BEGIN
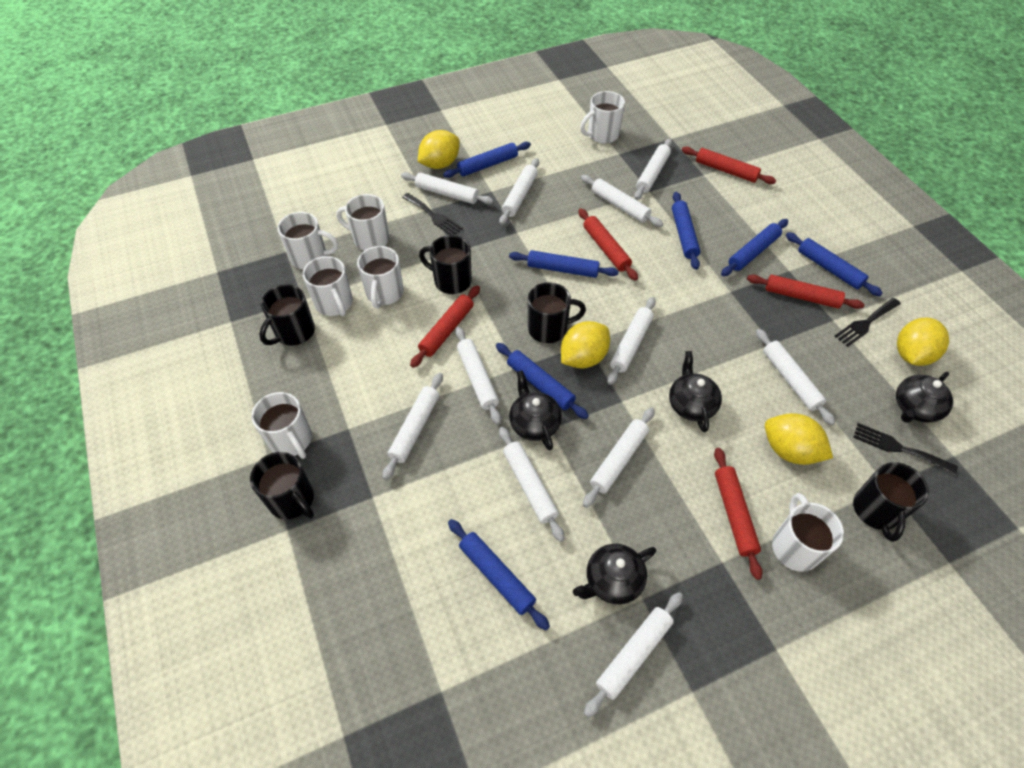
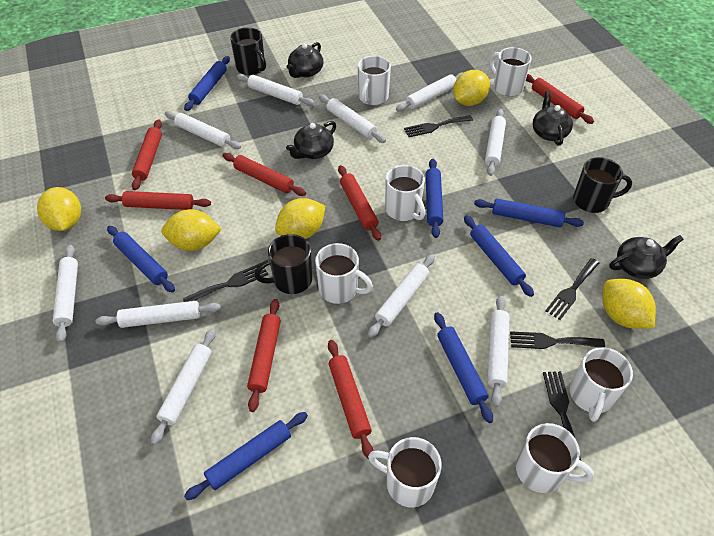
black fork: 3 -> 5
black mug: 5 -> 3
red rolling pin: 5 -> 7
white rolling pin: 11 -> 10
yellow lemon: 4 -> 5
END
Each record above is to be restated exactly, with its pictures removed from the copy.

Output for this task:
black fork: 3 -> 5
black mug: 5 -> 3
red rolling pin: 5 -> 7
white rolling pin: 11 -> 10
yellow lemon: 4 -> 5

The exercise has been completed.